#### [Task directions]
All that is needed is every record, duplicated exactly.

──────── Available data

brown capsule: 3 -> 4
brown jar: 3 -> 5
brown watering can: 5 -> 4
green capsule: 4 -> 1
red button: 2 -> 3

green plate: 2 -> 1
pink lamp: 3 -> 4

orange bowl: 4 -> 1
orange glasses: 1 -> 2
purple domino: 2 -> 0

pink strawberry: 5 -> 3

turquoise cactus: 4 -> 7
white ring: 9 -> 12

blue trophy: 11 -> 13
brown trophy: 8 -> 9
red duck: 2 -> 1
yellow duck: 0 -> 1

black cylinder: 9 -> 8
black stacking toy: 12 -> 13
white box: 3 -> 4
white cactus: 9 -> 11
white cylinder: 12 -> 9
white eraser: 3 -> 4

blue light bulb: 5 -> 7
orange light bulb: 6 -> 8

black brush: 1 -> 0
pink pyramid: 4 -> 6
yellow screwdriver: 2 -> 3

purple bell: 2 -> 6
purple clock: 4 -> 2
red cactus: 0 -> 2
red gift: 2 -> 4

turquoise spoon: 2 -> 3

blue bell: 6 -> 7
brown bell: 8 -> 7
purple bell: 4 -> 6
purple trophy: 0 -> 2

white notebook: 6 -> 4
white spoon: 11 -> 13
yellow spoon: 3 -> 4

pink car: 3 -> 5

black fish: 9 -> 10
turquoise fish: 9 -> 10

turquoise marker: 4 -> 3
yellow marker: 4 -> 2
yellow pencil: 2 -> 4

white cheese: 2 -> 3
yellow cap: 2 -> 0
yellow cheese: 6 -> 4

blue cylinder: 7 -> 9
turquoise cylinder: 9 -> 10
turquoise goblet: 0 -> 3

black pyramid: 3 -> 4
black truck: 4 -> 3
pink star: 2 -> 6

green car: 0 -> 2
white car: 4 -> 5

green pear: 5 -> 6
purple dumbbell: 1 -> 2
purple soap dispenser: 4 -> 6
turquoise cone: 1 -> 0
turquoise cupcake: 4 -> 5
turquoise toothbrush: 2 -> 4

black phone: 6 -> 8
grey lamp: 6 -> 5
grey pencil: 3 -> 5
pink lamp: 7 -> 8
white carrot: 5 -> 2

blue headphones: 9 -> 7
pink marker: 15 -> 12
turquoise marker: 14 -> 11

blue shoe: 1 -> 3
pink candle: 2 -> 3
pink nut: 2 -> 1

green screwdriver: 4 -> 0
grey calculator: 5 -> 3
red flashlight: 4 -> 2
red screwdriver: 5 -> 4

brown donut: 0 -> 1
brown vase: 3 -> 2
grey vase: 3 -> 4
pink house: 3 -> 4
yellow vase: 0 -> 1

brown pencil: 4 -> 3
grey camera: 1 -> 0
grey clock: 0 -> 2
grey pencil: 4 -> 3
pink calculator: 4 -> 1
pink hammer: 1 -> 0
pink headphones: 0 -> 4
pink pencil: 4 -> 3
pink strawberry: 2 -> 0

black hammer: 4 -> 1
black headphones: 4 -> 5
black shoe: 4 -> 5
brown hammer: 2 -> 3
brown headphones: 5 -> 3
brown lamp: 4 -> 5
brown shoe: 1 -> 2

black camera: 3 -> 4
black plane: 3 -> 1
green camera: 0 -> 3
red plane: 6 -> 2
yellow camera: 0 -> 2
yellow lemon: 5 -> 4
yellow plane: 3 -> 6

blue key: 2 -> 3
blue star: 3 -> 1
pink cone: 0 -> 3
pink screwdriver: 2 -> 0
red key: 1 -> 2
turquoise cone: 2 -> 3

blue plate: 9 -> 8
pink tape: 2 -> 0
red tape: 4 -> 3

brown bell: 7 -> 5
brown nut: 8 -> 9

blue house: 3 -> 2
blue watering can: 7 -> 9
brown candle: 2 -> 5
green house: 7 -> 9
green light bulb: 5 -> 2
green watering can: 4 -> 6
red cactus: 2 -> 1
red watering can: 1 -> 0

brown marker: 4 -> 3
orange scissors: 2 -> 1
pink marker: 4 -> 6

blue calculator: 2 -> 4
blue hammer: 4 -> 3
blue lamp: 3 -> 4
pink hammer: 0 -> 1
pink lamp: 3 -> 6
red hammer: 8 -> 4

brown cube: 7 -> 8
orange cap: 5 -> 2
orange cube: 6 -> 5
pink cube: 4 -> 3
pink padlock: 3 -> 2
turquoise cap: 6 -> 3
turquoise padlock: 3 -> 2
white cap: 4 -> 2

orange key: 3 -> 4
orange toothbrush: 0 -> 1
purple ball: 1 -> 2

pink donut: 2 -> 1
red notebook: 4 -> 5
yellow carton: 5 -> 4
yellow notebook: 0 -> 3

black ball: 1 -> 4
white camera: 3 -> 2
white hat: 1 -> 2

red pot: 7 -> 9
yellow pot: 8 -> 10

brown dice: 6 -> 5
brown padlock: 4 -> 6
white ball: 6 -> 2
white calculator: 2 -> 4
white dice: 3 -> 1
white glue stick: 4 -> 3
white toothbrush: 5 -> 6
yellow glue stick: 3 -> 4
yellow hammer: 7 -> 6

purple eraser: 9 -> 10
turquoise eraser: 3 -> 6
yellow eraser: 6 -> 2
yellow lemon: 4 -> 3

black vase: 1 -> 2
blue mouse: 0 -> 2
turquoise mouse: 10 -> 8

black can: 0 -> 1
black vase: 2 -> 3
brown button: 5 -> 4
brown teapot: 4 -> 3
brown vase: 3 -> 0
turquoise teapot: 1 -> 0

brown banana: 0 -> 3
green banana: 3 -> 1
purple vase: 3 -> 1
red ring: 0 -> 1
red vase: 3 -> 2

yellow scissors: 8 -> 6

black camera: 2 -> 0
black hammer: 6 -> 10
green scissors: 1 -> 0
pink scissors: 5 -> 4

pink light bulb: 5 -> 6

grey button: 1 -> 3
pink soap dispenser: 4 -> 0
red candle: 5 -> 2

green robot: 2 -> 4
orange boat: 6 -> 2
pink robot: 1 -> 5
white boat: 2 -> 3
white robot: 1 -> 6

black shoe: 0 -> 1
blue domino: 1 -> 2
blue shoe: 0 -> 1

────────────────

#### [Exercise response]
brown capsule: 3 -> 4
brown jar: 3 -> 5
brown watering can: 5 -> 4
green capsule: 4 -> 1
red button: 2 -> 3

green plate: 2 -> 1
pink lamp: 3 -> 4

orange bowl: 4 -> 1
orange glasses: 1 -> 2
purple domino: 2 -> 0

pink strawberry: 5 -> 3

turquoise cactus: 4 -> 7
white ring: 9 -> 12

blue trophy: 11 -> 13
brown trophy: 8 -> 9
red duck: 2 -> 1
yellow duck: 0 -> 1

black cylinder: 9 -> 8
black stacking toy: 12 -> 13
white box: 3 -> 4
white cactus: 9 -> 11
white cylinder: 12 -> 9
white eraser: 3 -> 4

blue light bulb: 5 -> 7
orange light bulb: 6 -> 8

black brush: 1 -> 0
pink pyramid: 4 -> 6
yellow screwdriver: 2 -> 3

purple bell: 2 -> 6
purple clock: 4 -> 2
red cactus: 0 -> 2
red gift: 2 -> 4

turquoise spoon: 2 -> 3

blue bell: 6 -> 7
brown bell: 8 -> 7
purple bell: 4 -> 6
purple trophy: 0 -> 2

white notebook: 6 -> 4
white spoon: 11 -> 13
yellow spoon: 3 -> 4

pink car: 3 -> 5

black fish: 9 -> 10
turquoise fish: 9 -> 10

turquoise marker: 4 -> 3
yellow marker: 4 -> 2
yellow pencil: 2 -> 4

white cheese: 2 -> 3
yellow cap: 2 -> 0
yellow cheese: 6 -> 4

blue cylinder: 7 -> 9
turquoise cylinder: 9 -> 10
turquoise goblet: 0 -> 3

black pyramid: 3 -> 4
black truck: 4 -> 3
pink star: 2 -> 6

green car: 0 -> 2
white car: 4 -> 5

green pear: 5 -> 6
purple dumbbell: 1 -> 2
purple soap dispenser: 4 -> 6
turquoise cone: 1 -> 0
turquoise cupcake: 4 -> 5
turquoise toothbrush: 2 -> 4

black phone: 6 -> 8
grey lamp: 6 -> 5
grey pencil: 3 -> 5
pink lamp: 7 -> 8
white carrot: 5 -> 2

blue headphones: 9 -> 7
pink marker: 15 -> 12
turquoise marker: 14 -> 11

blue shoe: 1 -> 3
pink candle: 2 -> 3
pink nut: 2 -> 1

green screwdriver: 4 -> 0
grey calculator: 5 -> 3
red flashlight: 4 -> 2
red screwdriver: 5 -> 4

brown donut: 0 -> 1
brown vase: 3 -> 2
grey vase: 3 -> 4
pink house: 3 -> 4
yellow vase: 0 -> 1

brown pencil: 4 -> 3
grey camera: 1 -> 0
grey clock: 0 -> 2
grey pencil: 4 -> 3
pink calculator: 4 -> 1
pink hammer: 1 -> 0
pink headphones: 0 -> 4
pink pencil: 4 -> 3
pink strawberry: 2 -> 0

black hammer: 4 -> 1
black headphones: 4 -> 5
black shoe: 4 -> 5
brown hammer: 2 -> 3
brown headphones: 5 -> 3
brown lamp: 4 -> 5
brown shoe: 1 -> 2

black camera: 3 -> 4
black plane: 3 -> 1
green camera: 0 -> 3
red plane: 6 -> 2
yellow camera: 0 -> 2
yellow lemon: 5 -> 4
yellow plane: 3 -> 6

blue key: 2 -> 3
blue star: 3 -> 1
pink cone: 0 -> 3
pink screwdriver: 2 -> 0
red key: 1 -> 2
turquoise cone: 2 -> 3

blue plate: 9 -> 8
pink tape: 2 -> 0
red tape: 4 -> 3

brown bell: 7 -> 5
brown nut: 8 -> 9

blue house: 3 -> 2
blue watering can: 7 -> 9
brown candle: 2 -> 5
green house: 7 -> 9
green light bulb: 5 -> 2
green watering can: 4 -> 6
red cactus: 2 -> 1
red watering can: 1 -> 0

brown marker: 4 -> 3
orange scissors: 2 -> 1
pink marker: 4 -> 6

blue calculator: 2 -> 4
blue hammer: 4 -> 3
blue lamp: 3 -> 4
pink hammer: 0 -> 1
pink lamp: 3 -> 6
red hammer: 8 -> 4

brown cube: 7 -> 8
orange cap: 5 -> 2
orange cube: 6 -> 5
pink cube: 4 -> 3
pink padlock: 3 -> 2
turquoise cap: 6 -> 3
turquoise padlock: 3 -> 2
white cap: 4 -> 2

orange key: 3 -> 4
orange toothbrush: 0 -> 1
purple ball: 1 -> 2

pink donut: 2 -> 1
red notebook: 4 -> 5
yellow carton: 5 -> 4
yellow notebook: 0 -> 3

black ball: 1 -> 4
white camera: 3 -> 2
white hat: 1 -> 2

red pot: 7 -> 9
yellow pot: 8 -> 10

brown dice: 6 -> 5
brown padlock: 4 -> 6
white ball: 6 -> 2
white calculator: 2 -> 4
white dice: 3 -> 1
white glue stick: 4 -> 3
white toothbrush: 5 -> 6
yellow glue stick: 3 -> 4
yellow hammer: 7 -> 6

purple eraser: 9 -> 10
turquoise eraser: 3 -> 6
yellow eraser: 6 -> 2
yellow lemon: 4 -> 3

black vase: 1 -> 2
blue mouse: 0 -> 2
turquoise mouse: 10 -> 8

black can: 0 -> 1
black vase: 2 -> 3
brown button: 5 -> 4
brown teapot: 4 -> 3
brown vase: 3 -> 0
turquoise teapot: 1 -> 0

brown banana: 0 -> 3
green banana: 3 -> 1
purple vase: 3 -> 1
red ring: 0 -> 1
red vase: 3 -> 2

yellow scissors: 8 -> 6

black camera: 2 -> 0
black hammer: 6 -> 10
green scissors: 1 -> 0
pink scissors: 5 -> 4

pink light bulb: 5 -> 6

grey button: 1 -> 3
pink soap dispenser: 4 -> 0
red candle: 5 -> 2

green robot: 2 -> 4
orange boat: 6 -> 2
pink robot: 1 -> 5
white boat: 2 -> 3
white robot: 1 -> 6

black shoe: 0 -> 1
blue domino: 1 -> 2
blue shoe: 0 -> 1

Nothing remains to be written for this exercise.